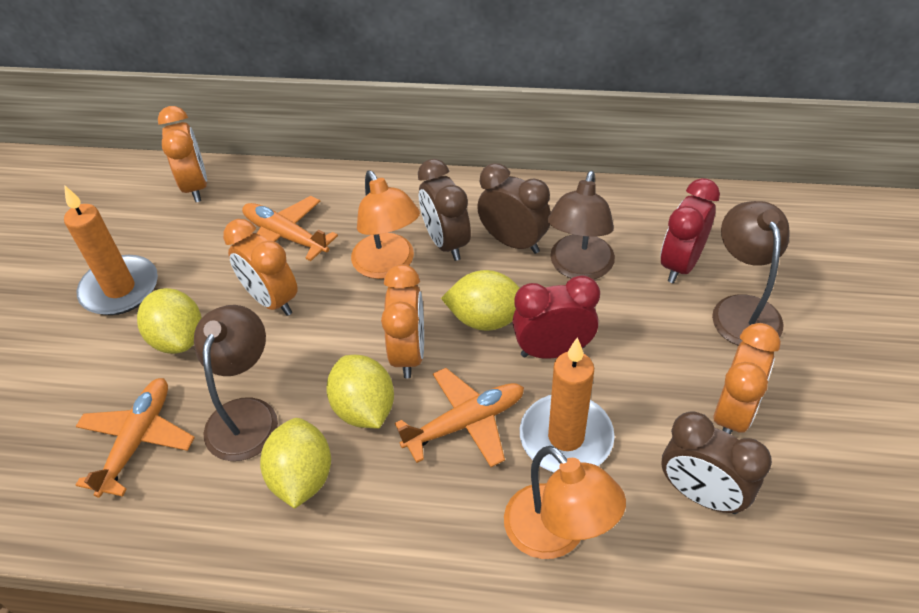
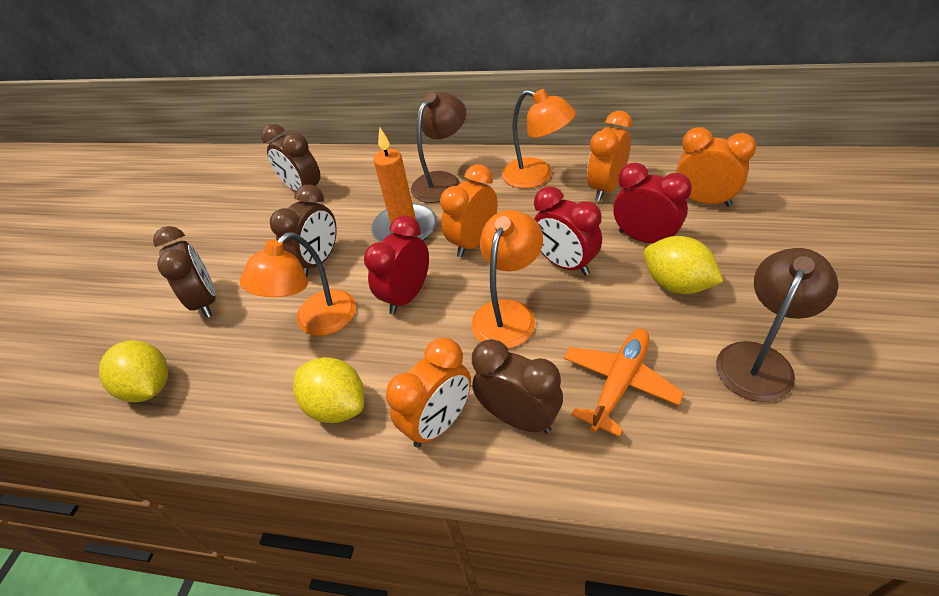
brown clock: 3 -> 4
brown lamp: 3 -> 2
orange candle: 2 -> 1
orange lamp: 2 -> 3
orange plane: 3 -> 1
red clock: 2 -> 3
yellow lemon: 4 -> 3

____________

Lines above that have "orange": copy each of them.

orange candle: 2 -> 1
orange lamp: 2 -> 3
orange plane: 3 -> 1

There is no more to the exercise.